• **What this task involves**:
Below are entries. Copy exactly the lines running from the line that holds "(897, 168) = (640, 371): brown" to the line that holds "camera: 10 degrees right, 5 degrees down", with both ends included.

----------

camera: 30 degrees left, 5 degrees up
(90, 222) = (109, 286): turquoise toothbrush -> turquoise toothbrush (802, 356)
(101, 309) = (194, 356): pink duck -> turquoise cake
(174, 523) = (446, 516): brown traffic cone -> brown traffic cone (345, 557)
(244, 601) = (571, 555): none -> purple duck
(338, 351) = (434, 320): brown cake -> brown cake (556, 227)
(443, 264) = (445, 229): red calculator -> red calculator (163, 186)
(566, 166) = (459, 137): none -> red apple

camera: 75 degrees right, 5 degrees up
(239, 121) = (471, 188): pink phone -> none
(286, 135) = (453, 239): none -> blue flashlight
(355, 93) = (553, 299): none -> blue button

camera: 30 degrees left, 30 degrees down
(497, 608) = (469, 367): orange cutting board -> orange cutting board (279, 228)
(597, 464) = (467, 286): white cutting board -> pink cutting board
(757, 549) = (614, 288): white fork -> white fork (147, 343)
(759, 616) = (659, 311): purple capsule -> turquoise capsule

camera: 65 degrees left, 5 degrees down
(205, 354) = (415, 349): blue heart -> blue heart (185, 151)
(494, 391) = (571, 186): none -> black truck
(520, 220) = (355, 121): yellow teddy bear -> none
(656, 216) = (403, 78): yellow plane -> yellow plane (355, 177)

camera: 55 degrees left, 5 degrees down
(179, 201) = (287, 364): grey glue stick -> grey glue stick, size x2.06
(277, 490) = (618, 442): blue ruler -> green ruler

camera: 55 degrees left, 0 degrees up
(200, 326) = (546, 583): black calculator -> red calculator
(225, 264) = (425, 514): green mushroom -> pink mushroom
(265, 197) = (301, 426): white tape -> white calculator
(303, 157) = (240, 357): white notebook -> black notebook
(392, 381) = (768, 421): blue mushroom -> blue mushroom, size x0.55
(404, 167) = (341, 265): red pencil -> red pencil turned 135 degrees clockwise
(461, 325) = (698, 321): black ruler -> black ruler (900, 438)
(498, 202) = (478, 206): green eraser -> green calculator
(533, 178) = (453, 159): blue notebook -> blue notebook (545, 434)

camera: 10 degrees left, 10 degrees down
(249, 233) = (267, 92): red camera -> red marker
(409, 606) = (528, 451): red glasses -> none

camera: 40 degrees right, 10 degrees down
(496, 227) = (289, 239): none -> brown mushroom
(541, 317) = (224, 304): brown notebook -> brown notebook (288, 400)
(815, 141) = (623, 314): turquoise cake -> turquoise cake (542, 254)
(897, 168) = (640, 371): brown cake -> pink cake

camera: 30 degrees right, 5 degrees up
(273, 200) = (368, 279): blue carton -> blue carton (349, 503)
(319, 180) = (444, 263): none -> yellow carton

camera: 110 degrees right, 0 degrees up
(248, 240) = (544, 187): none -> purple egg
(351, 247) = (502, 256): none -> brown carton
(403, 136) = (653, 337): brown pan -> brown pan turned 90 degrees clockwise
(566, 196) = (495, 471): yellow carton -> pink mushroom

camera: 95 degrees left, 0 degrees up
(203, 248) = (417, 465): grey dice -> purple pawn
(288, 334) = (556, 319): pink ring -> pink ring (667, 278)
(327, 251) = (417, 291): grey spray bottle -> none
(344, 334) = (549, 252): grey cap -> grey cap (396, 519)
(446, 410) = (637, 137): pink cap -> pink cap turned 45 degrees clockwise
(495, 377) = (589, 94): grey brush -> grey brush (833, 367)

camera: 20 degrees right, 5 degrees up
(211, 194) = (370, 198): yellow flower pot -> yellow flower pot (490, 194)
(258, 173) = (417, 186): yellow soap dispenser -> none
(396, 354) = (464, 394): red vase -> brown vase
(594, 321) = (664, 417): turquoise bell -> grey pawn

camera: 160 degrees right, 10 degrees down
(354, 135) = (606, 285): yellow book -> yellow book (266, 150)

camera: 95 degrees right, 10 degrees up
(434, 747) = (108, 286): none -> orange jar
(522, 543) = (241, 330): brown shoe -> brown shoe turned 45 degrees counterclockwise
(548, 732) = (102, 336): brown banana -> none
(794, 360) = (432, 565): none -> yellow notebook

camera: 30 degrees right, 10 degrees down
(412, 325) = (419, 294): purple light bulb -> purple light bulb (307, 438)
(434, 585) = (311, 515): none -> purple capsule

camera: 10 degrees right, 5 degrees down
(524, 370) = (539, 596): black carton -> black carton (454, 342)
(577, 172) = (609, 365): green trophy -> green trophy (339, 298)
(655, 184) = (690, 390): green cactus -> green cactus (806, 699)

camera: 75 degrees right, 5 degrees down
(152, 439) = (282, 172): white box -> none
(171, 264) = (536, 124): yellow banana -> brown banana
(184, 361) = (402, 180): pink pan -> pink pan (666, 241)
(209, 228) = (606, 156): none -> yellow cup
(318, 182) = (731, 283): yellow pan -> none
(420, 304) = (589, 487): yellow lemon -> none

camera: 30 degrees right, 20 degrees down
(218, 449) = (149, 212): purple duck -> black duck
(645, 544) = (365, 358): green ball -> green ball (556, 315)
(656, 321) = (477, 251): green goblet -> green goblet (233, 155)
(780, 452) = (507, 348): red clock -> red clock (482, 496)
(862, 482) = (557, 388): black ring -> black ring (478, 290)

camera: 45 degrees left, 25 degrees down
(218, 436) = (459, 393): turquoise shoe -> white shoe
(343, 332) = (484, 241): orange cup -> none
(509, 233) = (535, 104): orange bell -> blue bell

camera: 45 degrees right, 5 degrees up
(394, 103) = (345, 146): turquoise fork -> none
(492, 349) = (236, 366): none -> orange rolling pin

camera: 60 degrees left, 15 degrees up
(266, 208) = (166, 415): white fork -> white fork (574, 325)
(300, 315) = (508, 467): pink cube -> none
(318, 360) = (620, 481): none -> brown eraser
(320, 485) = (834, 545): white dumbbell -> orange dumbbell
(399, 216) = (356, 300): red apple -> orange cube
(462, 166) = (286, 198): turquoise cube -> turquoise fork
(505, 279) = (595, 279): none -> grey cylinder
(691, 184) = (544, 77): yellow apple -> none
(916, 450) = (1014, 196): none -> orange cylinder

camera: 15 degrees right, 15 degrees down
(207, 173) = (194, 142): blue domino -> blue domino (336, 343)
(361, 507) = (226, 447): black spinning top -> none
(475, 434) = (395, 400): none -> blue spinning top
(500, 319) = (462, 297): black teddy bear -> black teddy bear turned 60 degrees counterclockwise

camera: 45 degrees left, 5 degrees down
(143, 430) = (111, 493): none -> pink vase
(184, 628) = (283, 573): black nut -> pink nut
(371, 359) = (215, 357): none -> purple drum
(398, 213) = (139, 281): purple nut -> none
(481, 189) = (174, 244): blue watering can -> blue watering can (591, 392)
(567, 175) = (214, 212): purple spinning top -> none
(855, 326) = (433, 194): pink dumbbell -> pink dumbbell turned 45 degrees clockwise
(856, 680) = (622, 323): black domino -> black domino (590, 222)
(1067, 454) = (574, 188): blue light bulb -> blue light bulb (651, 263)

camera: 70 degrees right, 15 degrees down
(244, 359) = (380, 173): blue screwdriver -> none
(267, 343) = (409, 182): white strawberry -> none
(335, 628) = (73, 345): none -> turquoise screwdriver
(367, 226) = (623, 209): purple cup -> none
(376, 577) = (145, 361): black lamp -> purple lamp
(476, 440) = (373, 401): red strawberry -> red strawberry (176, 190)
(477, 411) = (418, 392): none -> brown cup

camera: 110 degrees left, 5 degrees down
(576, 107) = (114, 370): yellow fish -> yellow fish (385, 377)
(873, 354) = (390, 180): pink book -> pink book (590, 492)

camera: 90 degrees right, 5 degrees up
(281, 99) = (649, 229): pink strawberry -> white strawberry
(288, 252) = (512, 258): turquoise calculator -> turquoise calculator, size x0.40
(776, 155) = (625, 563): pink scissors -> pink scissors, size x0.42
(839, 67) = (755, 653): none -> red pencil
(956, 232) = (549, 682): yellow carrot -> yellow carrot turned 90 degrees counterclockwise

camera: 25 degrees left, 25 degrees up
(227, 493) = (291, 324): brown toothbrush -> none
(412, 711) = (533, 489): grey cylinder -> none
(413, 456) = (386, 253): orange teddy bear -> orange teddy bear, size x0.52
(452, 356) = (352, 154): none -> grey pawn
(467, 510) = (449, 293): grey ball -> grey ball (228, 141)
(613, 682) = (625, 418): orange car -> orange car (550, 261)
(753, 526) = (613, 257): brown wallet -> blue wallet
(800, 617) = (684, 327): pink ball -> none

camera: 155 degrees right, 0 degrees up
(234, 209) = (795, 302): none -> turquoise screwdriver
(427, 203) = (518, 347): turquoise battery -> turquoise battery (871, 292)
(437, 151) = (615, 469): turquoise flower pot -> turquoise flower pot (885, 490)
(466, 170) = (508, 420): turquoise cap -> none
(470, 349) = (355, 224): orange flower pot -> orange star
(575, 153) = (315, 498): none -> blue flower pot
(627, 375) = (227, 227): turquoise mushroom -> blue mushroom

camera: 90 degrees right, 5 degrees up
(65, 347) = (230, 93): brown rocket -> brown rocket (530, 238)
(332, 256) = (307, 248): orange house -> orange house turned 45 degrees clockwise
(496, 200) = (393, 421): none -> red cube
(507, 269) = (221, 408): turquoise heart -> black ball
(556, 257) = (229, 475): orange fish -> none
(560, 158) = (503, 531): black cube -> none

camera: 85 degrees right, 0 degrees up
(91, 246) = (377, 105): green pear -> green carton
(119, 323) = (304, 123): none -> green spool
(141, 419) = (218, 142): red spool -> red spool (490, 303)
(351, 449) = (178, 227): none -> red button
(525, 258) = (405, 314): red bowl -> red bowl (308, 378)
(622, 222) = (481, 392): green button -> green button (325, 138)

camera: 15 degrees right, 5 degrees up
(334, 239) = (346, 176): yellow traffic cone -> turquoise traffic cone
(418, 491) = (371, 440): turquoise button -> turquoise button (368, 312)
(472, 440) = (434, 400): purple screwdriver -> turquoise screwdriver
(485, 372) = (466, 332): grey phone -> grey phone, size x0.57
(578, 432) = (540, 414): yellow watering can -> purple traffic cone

----------

• **Solution to the exercise**:
(897, 168) = (640, 371): brown cake -> pink cake

camera: 30 degrees right, 5 degrees up
(273, 200) = (368, 279): blue carton -> blue carton (349, 503)
(319, 180) = (444, 263): none -> yellow carton

camera: 110 degrees right, 0 degrees up
(248, 240) = (544, 187): none -> purple egg
(351, 247) = (502, 256): none -> brown carton
(403, 136) = (653, 337): brown pan -> brown pan turned 90 degrees clockwise
(566, 196) = (495, 471): yellow carton -> pink mushroom

camera: 95 degrees left, 0 degrees up
(203, 248) = (417, 465): grey dice -> purple pawn
(288, 334) = (556, 319): pink ring -> pink ring (667, 278)
(327, 251) = (417, 291): grey spray bottle -> none
(344, 334) = (549, 252): grey cap -> grey cap (396, 519)
(446, 410) = (637, 137): pink cap -> pink cap turned 45 degrees clockwise
(495, 377) = (589, 94): grey brush -> grey brush (833, 367)

camera: 20 degrees right, 5 degrees up
(211, 194) = (370, 198): yellow flower pot -> yellow flower pot (490, 194)
(258, 173) = (417, 186): yellow soap dispenser -> none
(396, 354) = (464, 394): red vase -> brown vase
(594, 321) = (664, 417): turquoise bell -> grey pawn

camera: 160 degrees right, 10 degrees down
(354, 135) = (606, 285): yellow book -> yellow book (266, 150)

camera: 95 degrees right, 10 degrees up
(434, 747) = (108, 286): none -> orange jar
(522, 543) = (241, 330): brown shoe -> brown shoe turned 45 degrees counterclockwise
(548, 732) = (102, 336): brown banana -> none
(794, 360) = (432, 565): none -> yellow notebook

camera: 30 degrees right, 10 degrees down
(412, 325) = (419, 294): purple light bulb -> purple light bulb (307, 438)
(434, 585) = (311, 515): none -> purple capsule

camera: 10 degrees right, 5 degrees down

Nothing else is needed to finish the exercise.